━━━ Data supplied

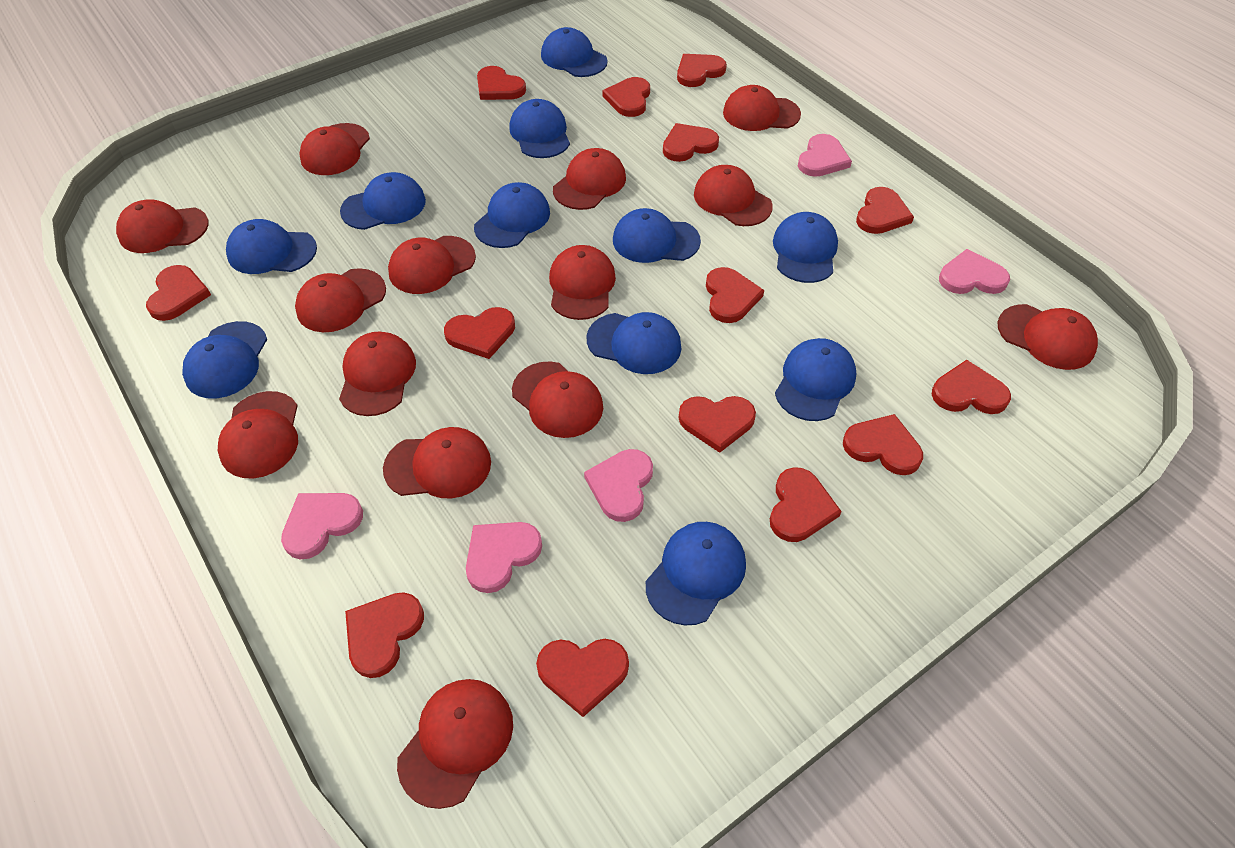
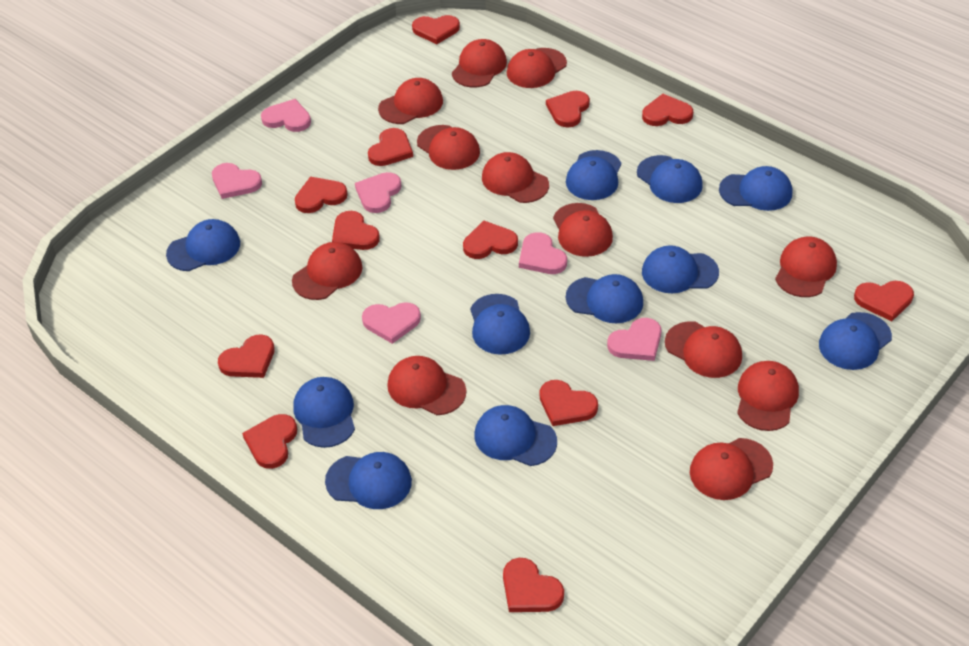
pink heart: [281,493,363,559] [466,522,542,593] [584,449,653,522] [798,134,852,177] [939,249,1010,294] = 5 -> [212,163,262,199] [261,99,311,132] [355,172,401,213] [362,302,421,344] [519,232,567,274] [607,318,661,361] = 6
red cap: [116,199,209,253] [218,391,298,479] [295,268,386,332] [299,123,370,175] [339,332,416,416] [383,427,491,498] [388,236,476,294] [397,679,513,809] [512,361,603,438] [549,245,616,320] [553,148,626,210] [694,165,773,226] [723,85,801,131] [997,304,1098,370] = 14 -> [292,242,363,300] [378,78,443,124] [387,356,466,415] [417,125,480,170] [452,39,507,87] [482,152,549,203] [507,48,567,88] [553,203,613,257] [665,321,742,378] [690,438,773,500] [737,361,799,431] [775,236,837,297] = 12
red heart: [146,265,211,321] [345,592,424,678] [444,307,515,359] [477,66,526,100] [536,639,629,717] [602,77,650,117] [663,123,719,162] [677,54,727,87] [679,396,756,453] [706,267,764,323] [770,467,842,542] [843,414,923,475] [856,187,914,234] [932,360,1011,414] = 14 -> [218,335,275,378] [242,414,297,469] [295,177,348,213] [332,211,380,250] [368,128,413,166] [412,15,460,44] [463,221,518,259] [503,558,564,612] [540,380,598,426] [546,91,590,127] [642,94,693,126] [854,281,914,321] = 12

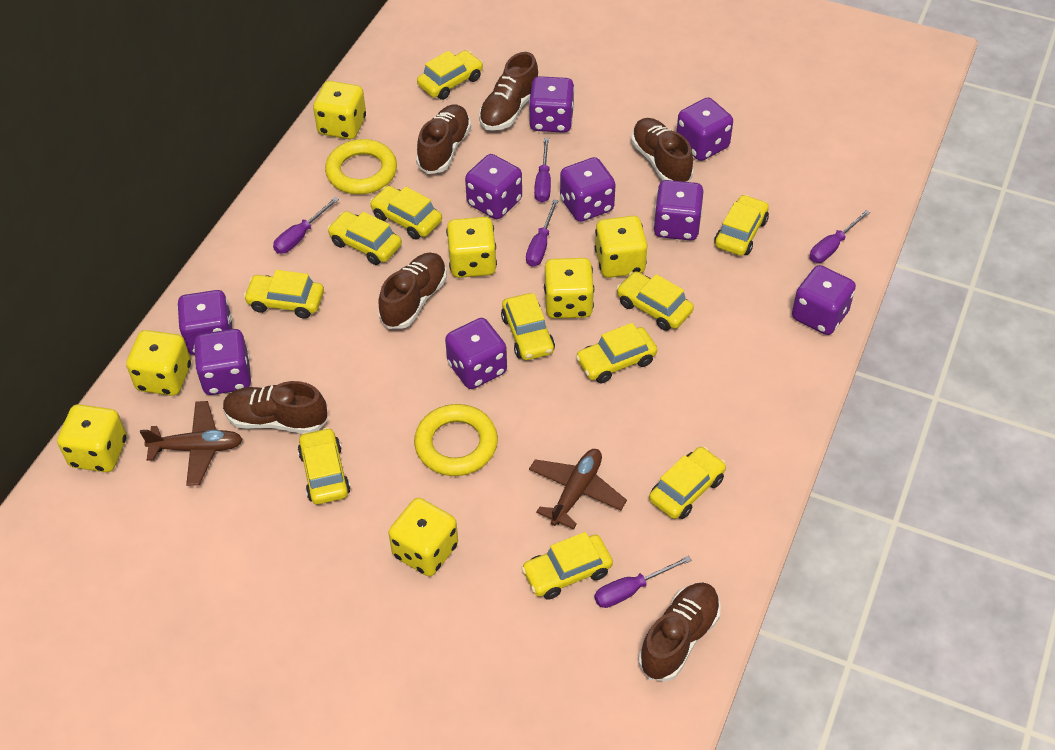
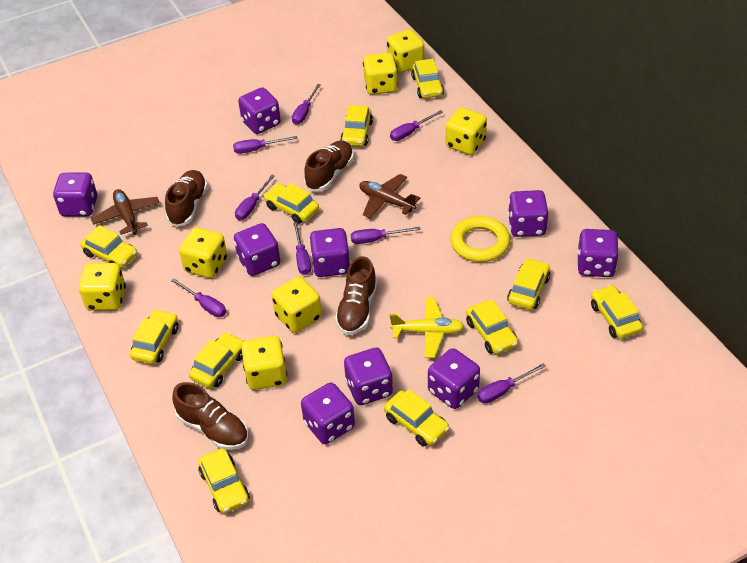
brown shoe: [223,381,328,433] [378,253,447,329] [416,104,471,174] [479,52,538,131] [631,118,693,182] [638,583,721,682] = 6 -> [165,170,208,227] [172,382,248,450] [304,141,354,191] [335,256,377,335] = 4
purple screwdriver: [273,197,339,254] [526,200,559,267] [534,138,551,203] [594,556,691,608] [810,210,870,263] = 5 -> [171,278,226,317] [233,136,297,154] [235,175,275,220] [292,84,321,125] [293,222,311,275] [351,227,421,244] [390,110,443,141] [477,363,546,403] = 8
yellow plane: none = 0 -> [390,298,465,358] = 1
yellow ring: [325,139,397,195] [414,404,498,476] = 2 -> [451,216,510,262] = 1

━━━━━━

- **Goal of the exercise**:
Go line by line through the records and copy those that contain the word "yellow".

- **Expected answer**:
yellow plane: none = 0 -> [390,298,465,358] = 1
yellow ring: [325,139,397,195] [414,404,498,476] = 2 -> [451,216,510,262] = 1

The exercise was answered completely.